→ **How to complete this task**
Select all lines holding the word "brown" from the entries that follow.

→ **Data supplied**
=== Section Start ===

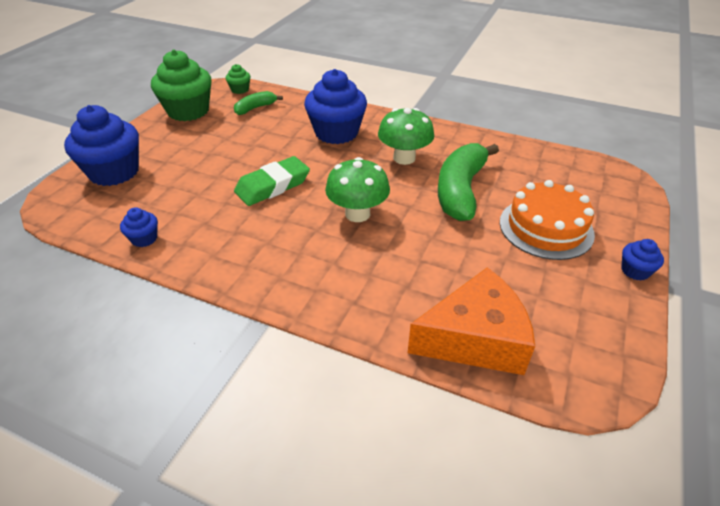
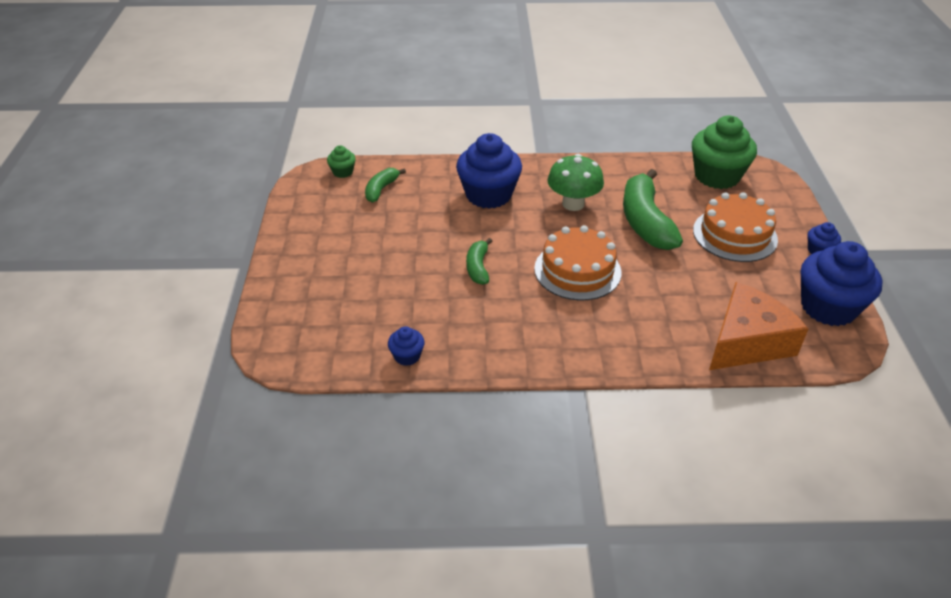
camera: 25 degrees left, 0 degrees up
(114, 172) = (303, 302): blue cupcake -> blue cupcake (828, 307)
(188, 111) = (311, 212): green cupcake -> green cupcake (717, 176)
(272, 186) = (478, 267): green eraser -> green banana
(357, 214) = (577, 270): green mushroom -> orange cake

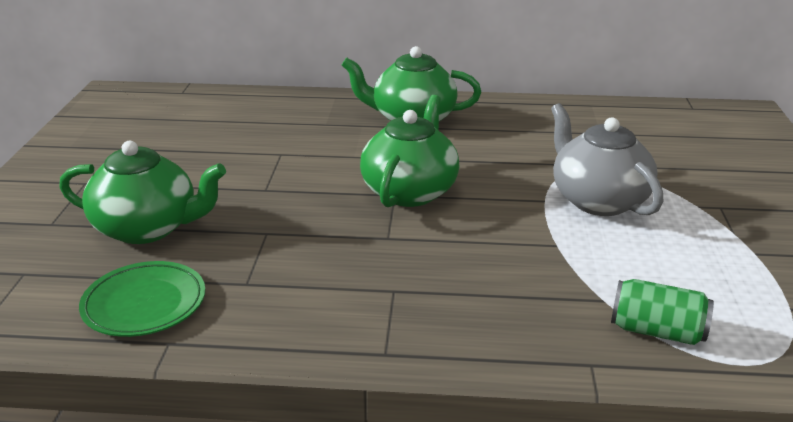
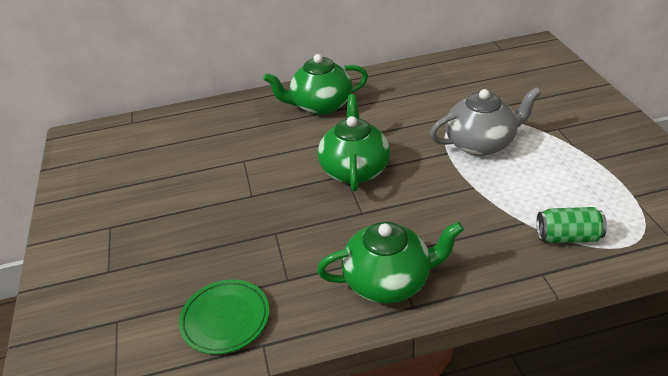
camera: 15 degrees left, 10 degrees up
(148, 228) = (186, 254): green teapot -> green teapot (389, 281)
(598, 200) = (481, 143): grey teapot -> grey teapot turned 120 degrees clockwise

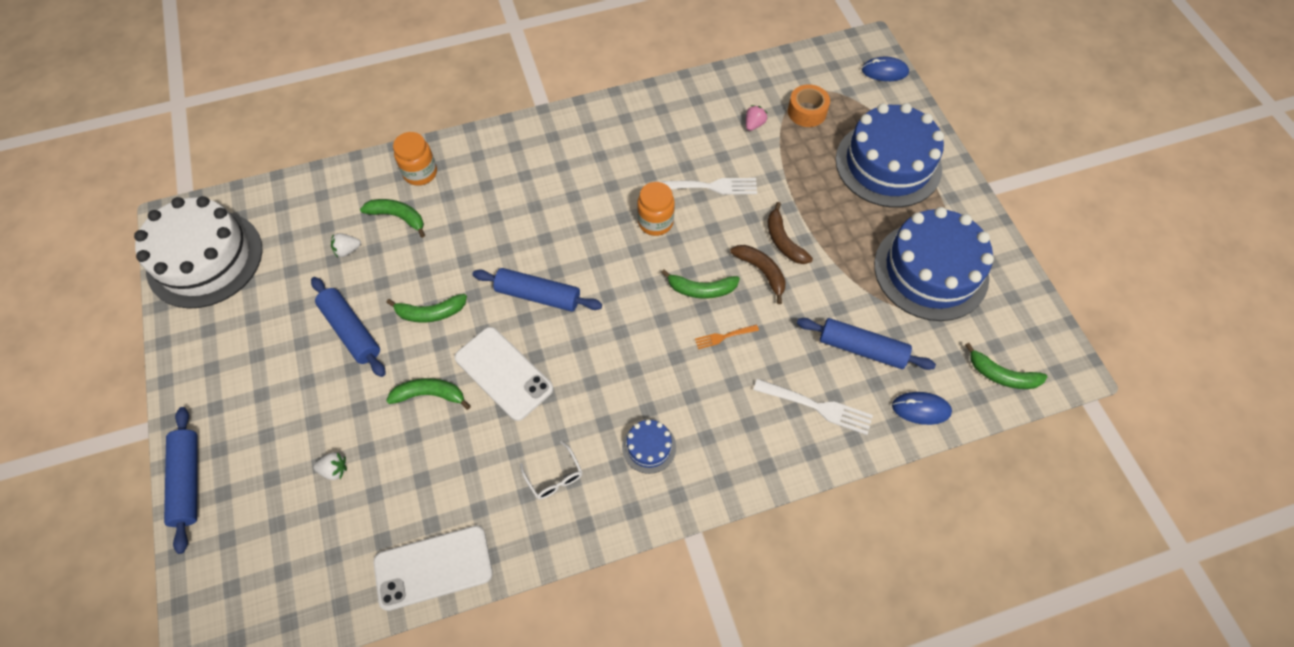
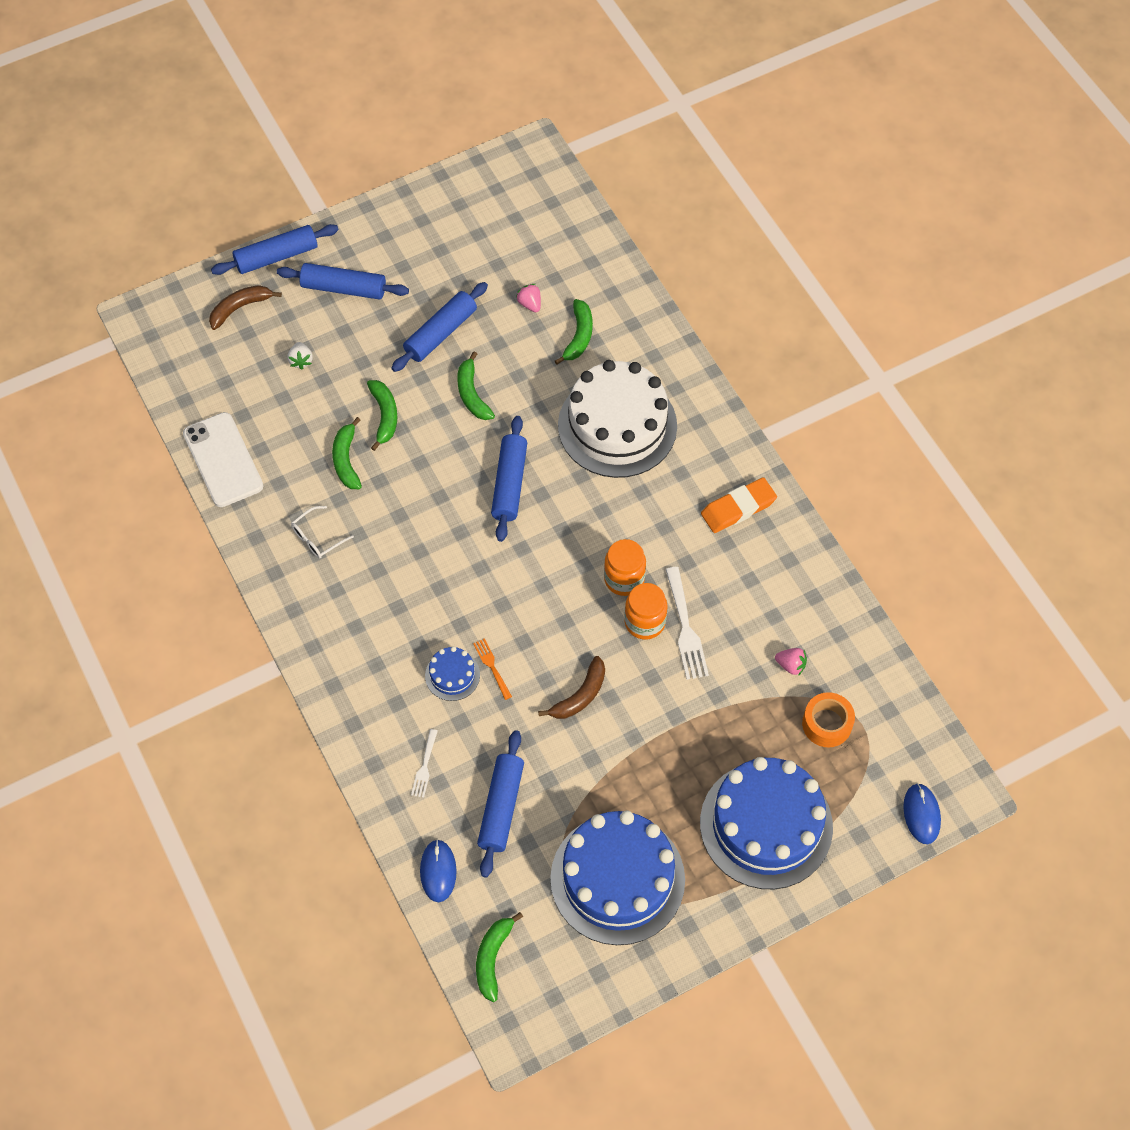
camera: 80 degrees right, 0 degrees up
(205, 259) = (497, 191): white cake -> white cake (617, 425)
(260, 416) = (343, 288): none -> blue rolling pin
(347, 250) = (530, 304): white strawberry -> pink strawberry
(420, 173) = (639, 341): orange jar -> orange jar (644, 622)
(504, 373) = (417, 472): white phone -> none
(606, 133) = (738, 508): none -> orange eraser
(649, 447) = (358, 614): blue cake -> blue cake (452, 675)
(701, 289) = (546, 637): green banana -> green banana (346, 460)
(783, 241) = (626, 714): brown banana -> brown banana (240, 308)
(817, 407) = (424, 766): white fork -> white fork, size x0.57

=== Section End ===
=== Section Start ===

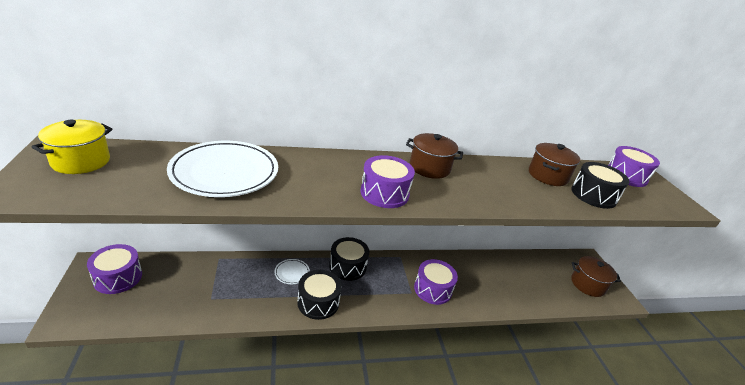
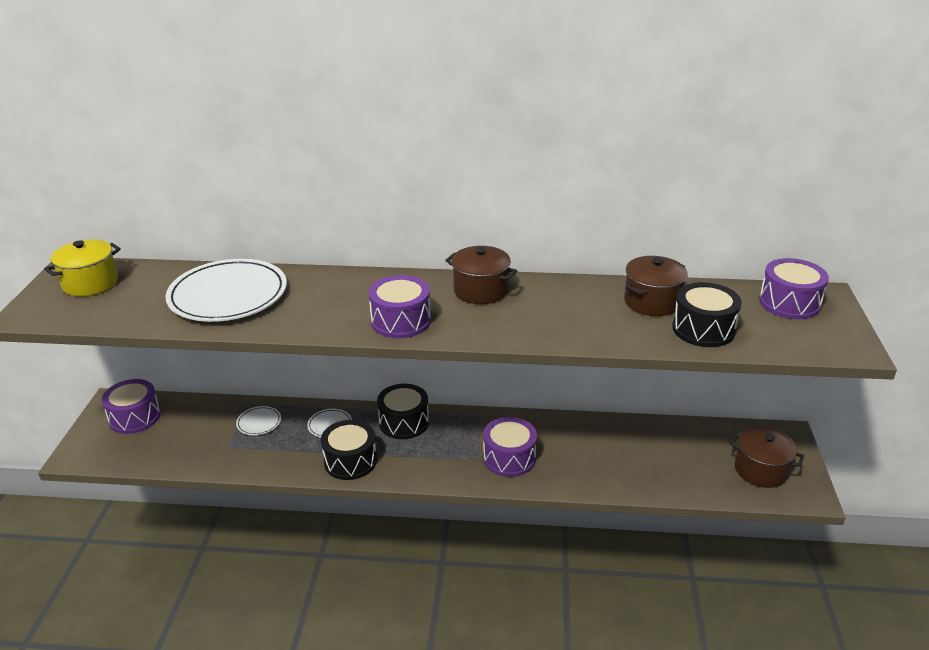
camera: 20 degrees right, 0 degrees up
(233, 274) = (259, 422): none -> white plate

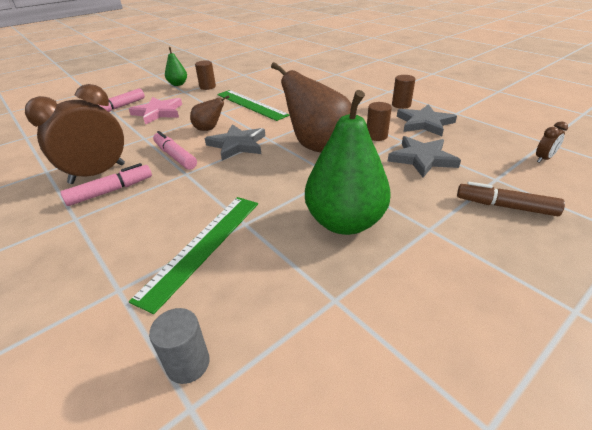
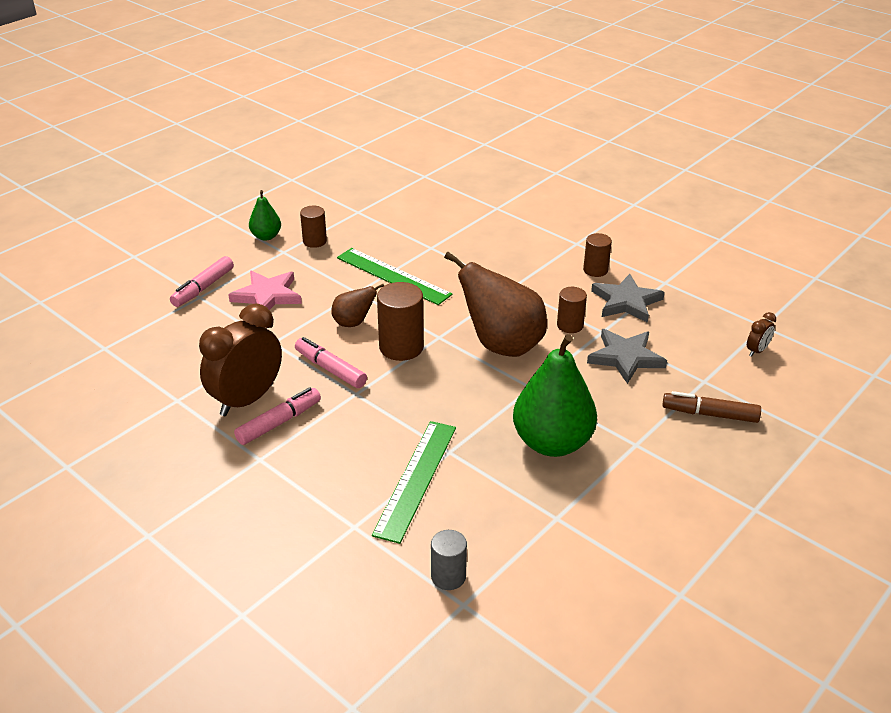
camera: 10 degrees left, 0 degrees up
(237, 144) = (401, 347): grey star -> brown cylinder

=== Section End ===
=== Section Start ===

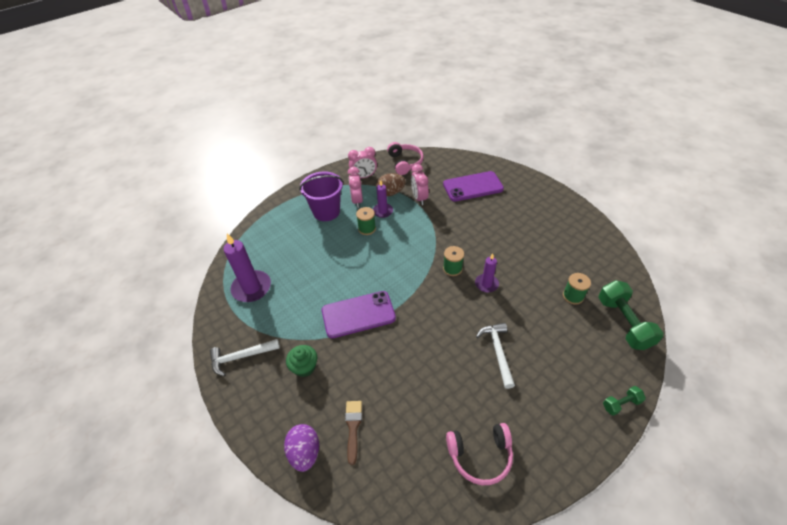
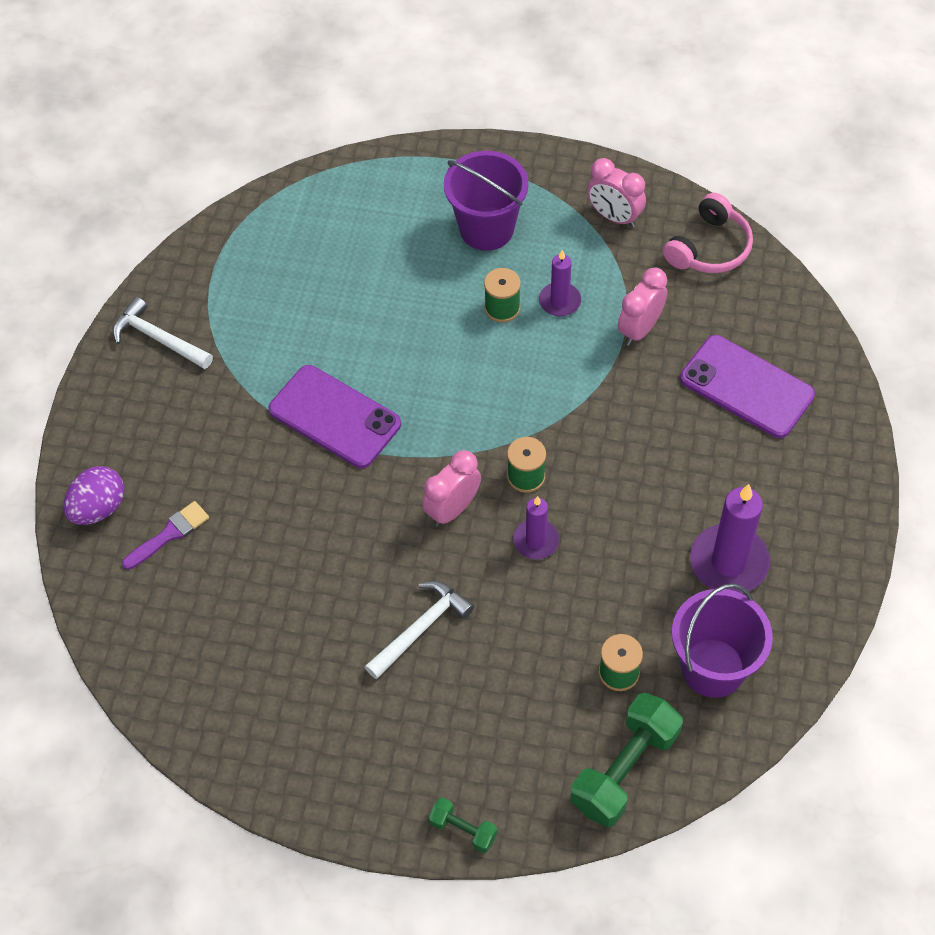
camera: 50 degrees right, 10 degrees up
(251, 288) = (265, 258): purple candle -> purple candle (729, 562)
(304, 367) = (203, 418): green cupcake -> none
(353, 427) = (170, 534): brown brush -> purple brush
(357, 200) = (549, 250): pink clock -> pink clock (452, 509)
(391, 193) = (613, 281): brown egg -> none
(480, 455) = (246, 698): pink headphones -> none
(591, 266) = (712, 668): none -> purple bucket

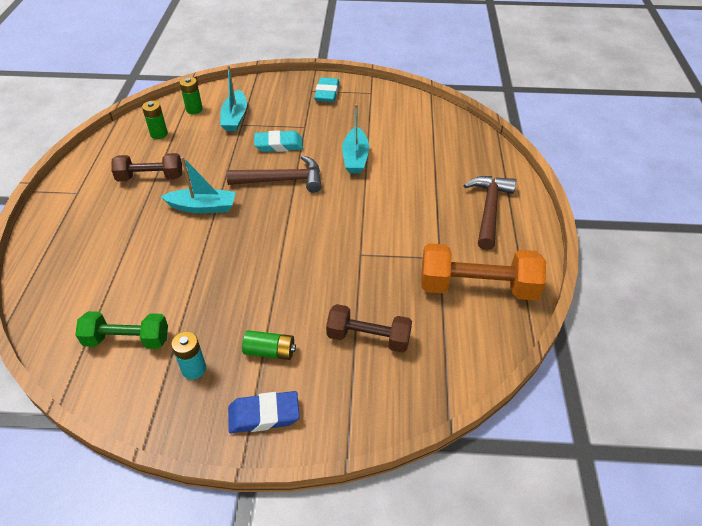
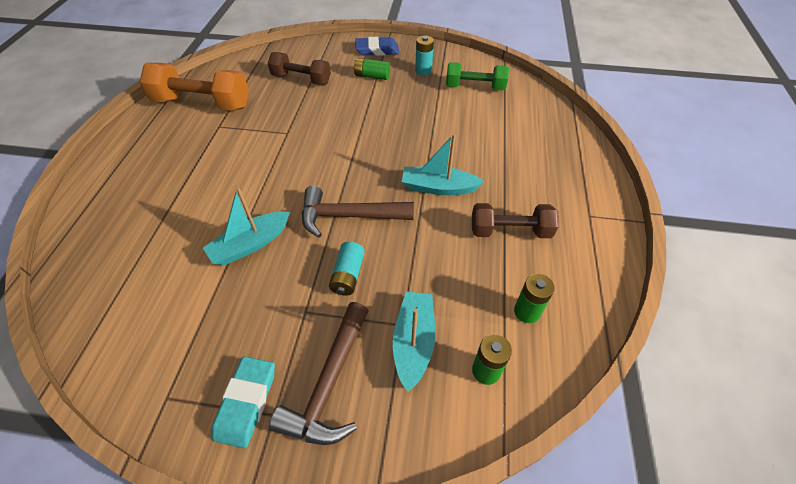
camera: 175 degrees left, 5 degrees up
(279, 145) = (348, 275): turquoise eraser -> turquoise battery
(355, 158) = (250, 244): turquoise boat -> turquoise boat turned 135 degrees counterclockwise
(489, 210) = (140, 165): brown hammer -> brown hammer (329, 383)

=== Section End ===

→ **Result for this task**
(783, 241) = (626, 714): brown banana -> brown banana (240, 308)
(237, 144) = (401, 347): grey star -> brown cylinder
(353, 427) = (170, 534): brown brush -> purple brush
(391, 193) = (613, 281): brown egg -> none
(489, 210) = (140, 165): brown hammer -> brown hammer (329, 383)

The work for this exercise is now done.